- [Work instructions] Your output should be exactly the lines from the one containing "Give the centreline" through the final line of the records, both included, with every picture left out.

Collected data:
=====

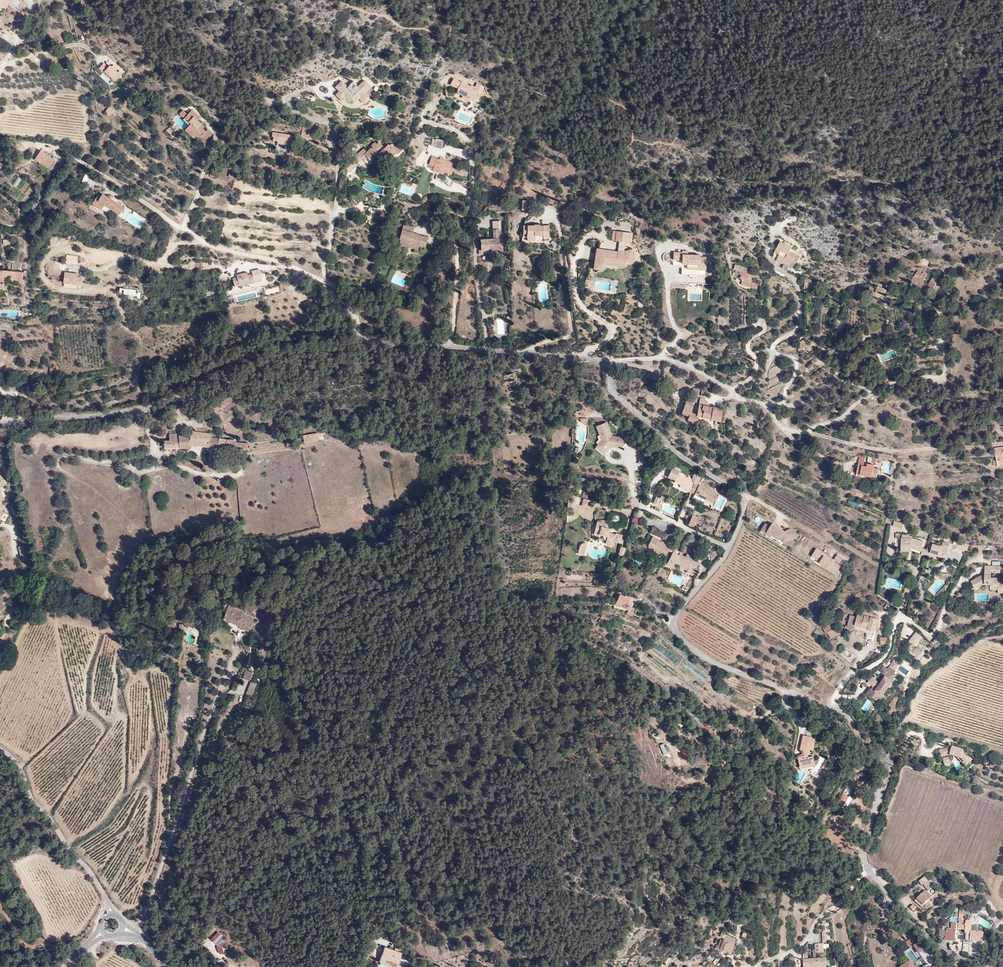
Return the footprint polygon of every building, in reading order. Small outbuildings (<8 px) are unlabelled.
[(1,11),(1,9),(2,3),(8,4),(9,4),(10,0),(0,0),(0,11),(1,11)] [(114,75),(118,79),(124,73),(114,64),(110,69),(104,63),(99,67),(106,73),(107,72),(113,77),(114,75)] [(106,73),(115,82),(118,79),(114,75),(113,77),(107,72),(106,73)] [(340,91),(337,94),(343,101),(347,98),(353,104),(360,98),(364,103),(371,97),(366,92),(372,87),(365,81),(359,87),(354,82),(348,87),(343,81),(336,87),(340,91)] [(477,92),(477,91),(464,84),(463,85),(457,81),(453,87),(460,91),(458,97),(447,91),(448,100),(457,100),(469,107),(470,104),(474,106),(475,104),(477,105),(481,96),(483,95),(477,92)] [(477,92),(483,95),(486,88),(480,85),(477,91),(477,92)] [(201,126),(203,124),(197,119),(200,117),(191,109),(187,113),(183,110),(180,113),(184,117),(185,116),(191,122),(189,125),(186,128),(191,132),(192,131),(197,135),(199,133),(202,136),(200,138),(204,142),(212,133),(208,129),(206,131),(203,128),(201,126)] [(184,117),(183,118),(189,125),(191,122),(185,116),(184,117)] [(176,133),(170,127),(167,130),(172,136),(176,133)] [(191,132),(186,128),(185,129),(194,138),(197,135),(192,131),(191,132)] [(303,128),(302,134),(314,136),(315,130),(303,128)] [(287,144),(288,134),(272,132),(272,136),(274,137),(273,141),(277,141),(277,142),(287,144)] [(437,141),(436,147),(436,148),(444,150),(446,142),(438,140),(437,141)] [(373,146),(369,149),(394,157),(397,154),(398,156),(403,152),(398,146),(397,147),(396,146),(392,145),(391,146),(389,145),(385,149),(379,142),(377,144),(375,142),(372,145),(373,146)] [(394,157),(369,149),(367,152),(364,149),(358,154),(364,161),(368,158),(371,162),(379,155),(386,162),(388,161),(394,167),(399,163),(394,157)] [(46,165),(52,169),(55,171),(58,167),(55,165),(58,160),(53,156),(46,165)] [(441,172),(448,175),(454,177),(456,174),(465,177),(467,171),(458,167),(458,166),(447,162),(448,161),(441,158),(440,160),(433,158),(430,165),(435,168),(433,172),(440,174),(441,172)] [(16,186),(22,180),(18,176),(12,183),(16,186)] [(437,177),(436,180),(438,181),(443,183),(447,185),(452,189),(455,183),(448,178),(446,181),(437,177)] [(124,206),(103,192),(101,195),(99,193),(92,204),(101,210),(104,204),(119,213),(124,206)] [(530,202),(522,201),(521,209),(526,210),(526,211),(530,211),(530,202)] [(425,247),(428,238),(419,235),(419,236),(413,235),(413,233),(414,228),(403,225),(399,239),(401,240),(410,243),(409,245),(418,248),(419,245),(425,247)] [(523,231),(527,232),(527,235),(527,241),(533,241),(534,234),(540,234),(538,226),(535,226),(523,225),(523,231)] [(538,226),(540,234),(543,235),(543,237),(548,237),(549,226),(540,226),(538,226)] [(482,240),(483,250),(487,250),(502,249),(501,237),(500,229),(494,230),(495,239),(482,240)] [(632,242),(633,232),(612,230),(611,240),(632,242)] [(400,245),(418,250),(418,248),(409,245),(410,243),(401,240),(400,245)] [(779,258),(786,262),(798,267),(800,262),(798,261),(801,255),(791,250),(793,246),(781,240),(777,249),(774,256),(779,258)] [(605,265),(618,267),(618,263),(626,264),(631,263),(631,264),(636,263),(635,258),(634,255),(633,251),(626,253),(619,252),(619,253),(606,251),(606,253),(598,252),(596,266),(601,267),(605,265)] [(684,261),(683,265),(683,276),(707,277),(708,259),(702,259),(702,256),(690,256),(690,253),(684,252),(684,254),(675,253),(675,261),(684,261)] [(9,268),(0,268),(0,287),(5,288),(6,280),(3,280),(4,275),(8,275),(8,279),(13,280),(17,281),(17,282),(21,282),(22,270),(15,269),(15,268),(15,266),(14,263),(13,261),(9,261),(9,268)] [(737,263),(735,268),(743,271),(741,278),(744,279),(742,284),(751,286),(754,277),(751,276),(754,269),(737,263)] [(932,287),(934,288),(936,284),(938,281),(939,279),(936,277),(935,278),(933,277),(928,284),(923,281),(927,273),(923,271),(923,272),(918,269),(911,281),(929,291),(932,287)] [(77,273),(67,272),(67,275),(64,275),(63,282),(76,283),(76,285),(81,285),(82,277),(77,276),(77,273)] [(230,279),(232,286),(236,286),(236,285),(246,283),(246,285),(251,284),(250,276),(245,276),(245,274),(234,275),(235,278),(230,279)] [(805,287),(813,288),(814,282),(814,280),(807,279),(805,287)] [(878,292),(881,293),(885,295),(887,289),(879,285),(877,289),(872,286),(869,292),(876,296),(878,292)] [(799,342),(803,348),(809,343),(806,338),(799,342)] [(689,420),(699,422),(701,418),(703,410),(702,410),(703,406),(699,405),(697,412),(696,411),(695,413),(692,412),(694,402),(686,400),(682,414),(689,416),(689,420)] [(223,408),(222,406),(217,403),(209,406),(211,412),(211,413),(223,408)] [(702,410),(703,410),(701,418),(721,423),(723,418),(721,417),(722,411),(719,410),(720,408),(714,406),(713,408),(703,406),(702,410)] [(623,449),(625,438),(617,437),(616,440),(610,440),(609,435),(612,434),(608,422),(597,426),(603,440),(599,444),(608,452),(610,448),(609,444),(613,443),(614,448),(623,449)] [(248,446),(247,441),(247,440),(235,441),(233,438),(218,436),(218,438),(212,437),(213,433),(204,432),(204,436),(191,434),(188,433),(179,434),(178,433),(169,433),(169,439),(164,440),(165,446),(180,445),(180,446),(189,446),(189,442),(231,450),(233,445),(248,446)] [(319,434),(305,437),(306,445),(320,442),(319,434)] [(608,452),(599,444),(597,447),(605,455),(608,452)] [(995,448),(996,459),(995,460),(994,460),(994,461),(995,462),(995,463),(996,463),(997,463),(997,465),(1002,465),(1002,448),(995,448)] [(737,464),(739,460),(732,455),(729,459),(737,464)] [(878,478),(879,469),(874,468),(875,465),(868,464),(868,467),(865,466),(866,465),(864,465),(865,456),(861,455),(857,474),(878,478)] [(668,477),(676,481),(679,474),(681,471),(673,467),(668,477)] [(681,484),(689,488),(688,491),(688,492),(690,493),(691,492),(697,495),(696,496),(706,500),(707,499),(709,495),(716,498),(718,494),(699,485),(699,486),(695,484),(692,483),(693,481),(679,474),(676,481),(675,482),(681,484)] [(568,512),(575,513),(579,498),(570,496),(568,512)] [(593,502),(585,500),(583,507),(591,509),(593,502)] [(699,519),(694,517),(690,526),(695,528),(699,519)] [(611,529),(608,528),(597,525),(594,535),(600,536),(600,534),(605,536),(607,539),(607,544),(615,546),(616,541),(622,543),(624,535),(616,533),(616,534),(610,533),(611,529)] [(764,525),(760,533),(765,536),(766,533),(770,536),(778,541),(780,539),(782,536),(788,539),(789,541),(793,538),(788,530),(783,533),(771,525),(769,528),(764,525)] [(649,545),(655,548),(659,540),(659,539),(654,536),(649,545)] [(782,536),(780,539),(784,545),(789,541),(788,539),(782,536)] [(900,546),(910,547),(920,550),(921,547),(923,540),(913,537),(901,536),(900,546)] [(670,550),(672,546),(659,540),(655,548),(654,550),(661,553),(667,556),(670,550)] [(964,544),(956,541),(954,547),(961,550),(964,544)] [(929,551),(940,555),(942,549),(942,546),(932,543),(931,547),(926,546),(926,548),(924,554),(928,555),(929,551)] [(583,547),(580,555),(586,556),(588,544),(585,544),(583,547)] [(20,547),(23,560),(30,558),(27,546),(20,547)] [(682,552),(676,549),(675,552),(669,564),(675,567),(676,563),(682,565),(690,569),(691,565),(693,561),(694,560),(686,557),(681,554),(682,552)] [(837,572),(840,568),(832,563),(823,557),(824,555),(815,550),(810,558),(819,563),(818,564),(823,567),(827,570),(829,567),(837,572)] [(688,554),(686,557),(694,560),(693,561),(697,563),(699,559),(688,554)] [(841,566),(844,561),(836,556),(833,561),(841,566)] [(699,568),(691,565),(690,569),(682,565),(681,567),(689,571),(688,572),(695,576),(699,568)] [(983,573),(969,581),(972,586),(979,582),(983,582),(989,583),(989,588),(996,589),(996,592),(1001,592),(1002,581),(997,580),(997,577),(989,577),(989,572),(999,572),(999,565),(983,565),(983,573)] [(827,570),(823,567),(822,568),(834,576),(837,572),(829,567),(827,570)] [(0,615),(0,619),(3,621),(7,614),(5,613),(2,611),(9,598),(7,597),(10,591),(4,588),(0,594),(0,614),(0,615)] [(631,598),(621,594),(617,605),(629,610),(631,605),(630,605),(630,603),(629,602),(631,598)] [(5,613),(12,600),(9,598),(2,611),(5,613)] [(253,620),(227,606),(222,618),(247,632),(253,620)] [(872,614),(872,613),(863,610),(862,613),(859,612),(857,616),(852,615),(848,627),(855,629),(857,625),(875,630),(878,618),(876,617),(877,616),(872,614)] [(607,619),(606,622),(612,625),(615,619),(602,614),(601,617),(607,619)] [(835,623),(825,629),(828,634),(829,633),(833,640),(836,637),(837,638),(843,635),(835,623)] [(855,629),(867,632),(874,633),(875,630),(857,625),(855,629)] [(905,628),(908,630),(903,636),(915,645),(922,637),(907,625),(905,628)] [(881,682),(888,687),(898,675),(886,665),(882,671),(886,674),(885,674),(886,675),(881,682)] [(250,680),(253,671),(246,669),(243,678),(250,680)] [(253,694),(256,683),(250,682),(247,693),(253,694)] [(878,699),(888,687),(881,682),(875,690),(870,687),(866,692),(870,695),(871,694),(878,699)] [(810,756),(810,750),(812,750),(815,736),(810,735),(808,741),(803,740),(801,749),(804,750),(805,755),(798,757),(801,766),(816,762),(814,755),(810,756)] [(950,748),(939,750),(941,757),(950,755),(957,758),(961,759),(964,762),(963,763),(966,766),(973,760),(964,751),(952,748),(950,748)] [(813,772),(818,775),(828,758),(823,755),(817,765),(813,772)] [(846,797),(841,794),(836,803),(841,806),(846,797)] [(924,877),(918,881),(921,885),(923,883),(929,890),(932,887),(924,877)] [(918,899),(925,904),(930,898),(934,900),(935,899),(924,891),(919,897),(918,896),(916,898),(918,899)] [(957,923),(957,924),(965,925),(964,929),(964,933),(970,934),(970,931),(971,922),(965,921),(960,920),(961,913),(958,913),(957,923)] [(950,929),(945,929),(944,941),(954,942),(955,937),(954,937),(955,923),(951,922),(950,929)] [(983,932),(970,931),(970,934),(969,941),(982,942),(983,932)] [(720,939),(718,944),(721,946),(720,948),(731,952),(734,945),(732,944),(735,937),(726,934),(723,940),(720,939)] [(905,941),(909,947),(916,944),(913,937),(905,941)] [(921,941),(913,945),(919,954),(926,950),(921,941)] [(824,953),(823,944),(815,944),(816,951),(816,953),(824,953)] [(735,951),(734,950),(732,953),(736,955),(740,946),(738,945),(735,951)] [(400,953),(384,946),(378,960),(383,962),(384,958),(396,963),(400,953)] [(808,951),(803,952),(804,966),(827,966),(826,959),(808,960),(808,951)] [(396,963),(384,958),(383,962),(394,966),(396,963)]
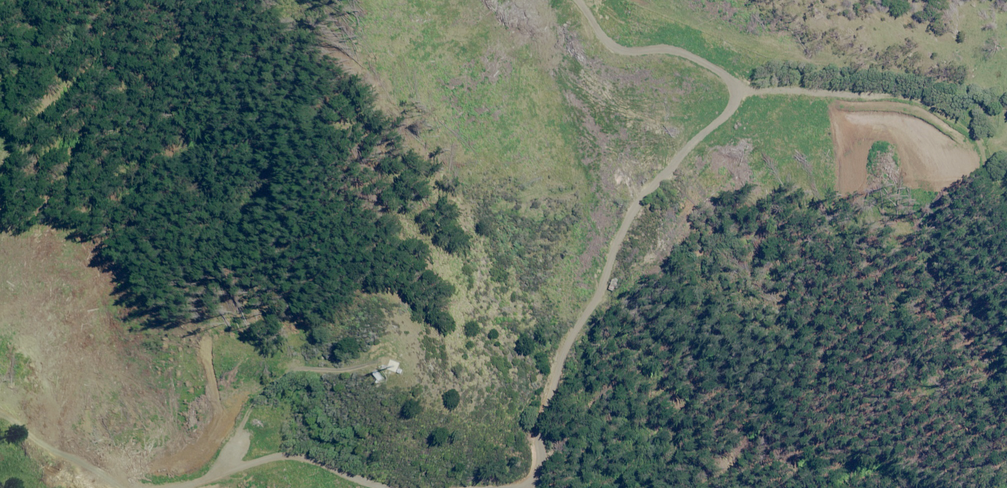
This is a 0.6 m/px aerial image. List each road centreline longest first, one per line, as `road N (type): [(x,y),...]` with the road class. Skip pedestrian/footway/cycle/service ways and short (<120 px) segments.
road 1 (track): [(742,91),(651,184),(626,227),(541,409),(543,483),(502,487)]
road 2 (track): [(1006,262),(958,202),(935,122),(886,103),(742,91)]
road 3 (track): [(396,487),(288,455),(182,487)]
road 4 (track): [(742,91),(707,59),(659,41),(592,0)]
road 5 (track): [(131,487),(0,416)]

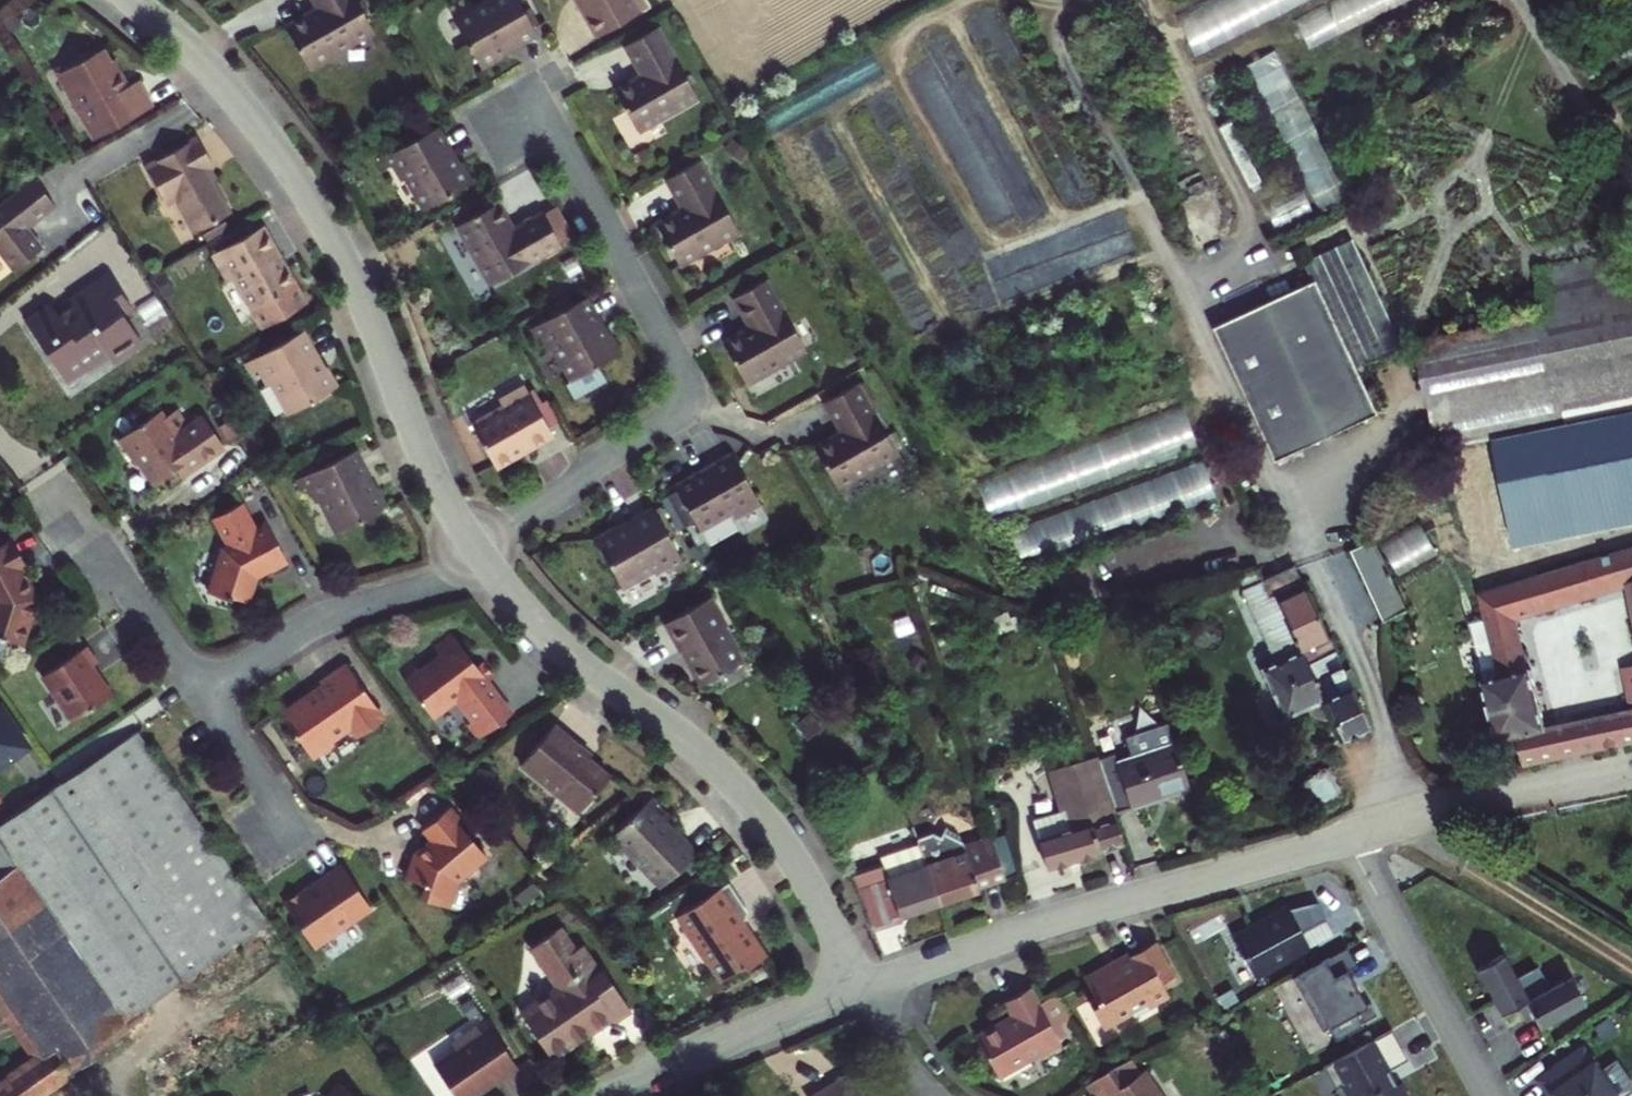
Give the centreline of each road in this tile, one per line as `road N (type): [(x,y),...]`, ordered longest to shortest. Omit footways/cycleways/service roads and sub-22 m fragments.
road 1 (residential): [(133,0),(230,90),(315,206),(366,307),(427,468),(474,550)]
road 2 (residential): [(526,88),(679,370),(681,394),(663,420),(474,550)]
road 3 (residential): [(474,550),(569,656),(699,752),(750,804),(798,870),(858,989)]
road 4 (residential): [(858,989),(1072,915),(1347,839)]
road 5 (residential): [(202,698),(304,627),(423,586),(474,550)]
road 6 (residential): [(1347,839),(1631,771)]
road 7 (residential): [(1347,839),(1486,1095)]
road 8 (residential): [(615,1095),(729,1038),(858,989)]
road 9 (track): [(1519,0),(1631,175)]
road 10 (track): [(74,1095),(152,1042),(161,1007)]
road 11 (residential): [(858,989),(926,1095)]

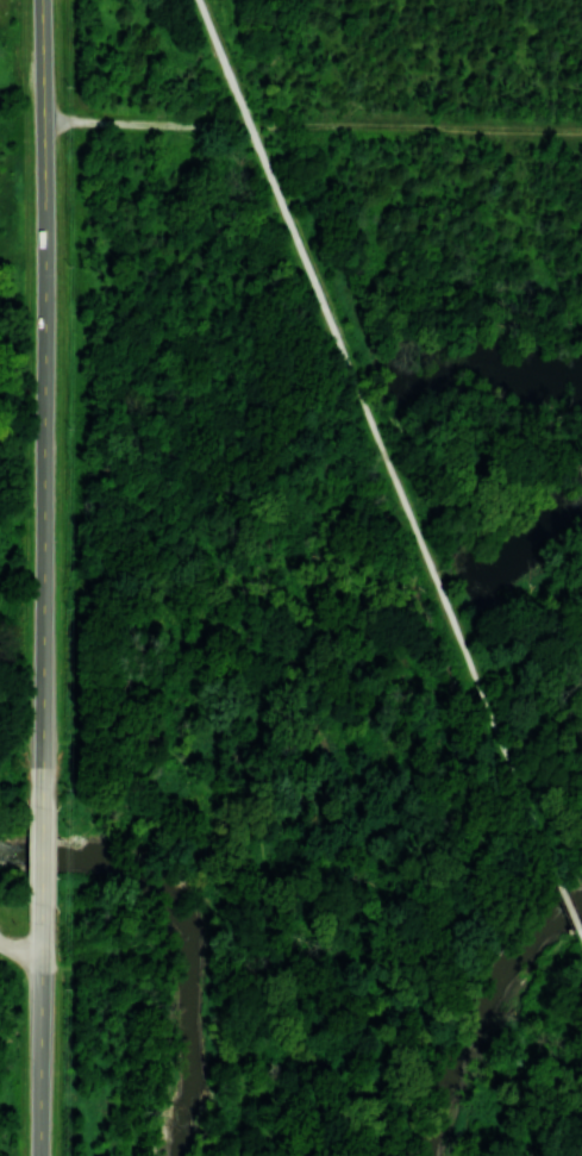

=====

- [Solution to this problem]
Give the centreline of each road in this tile, one per line as `road N (type): [(x,y),...]`, ordered longest to shortest. Omit footways/cycleways/service roads and sub-22 m fragments.
road 1 (residential): [(133,0),(230,90),(315,206),(366,307),(427,468),(474,550)]
road 2 (residential): [(526,88),(679,370),(681,394),(663,420),(474,550)]
road 3 (residential): [(474,550),(569,656),(699,752),(750,804),(798,870),(858,989)]
road 4 (residential): [(858,989),(1072,915),(1347,839)]
road 5 (residential): [(202,698),(304,627),(423,586),(474,550)]
road 6 (residential): [(1347,839),(1631,771)]
road 7 (residential): [(1347,839),(1486,1095)]
road 8 (residential): [(615,1095),(729,1038),(858,989)]
road 9 (track): [(1519,0),(1631,175)]
road 10 (track): [(74,1095),(152,1042),(161,1007)]
road 11 (residential): [(858,989),(926,1095)]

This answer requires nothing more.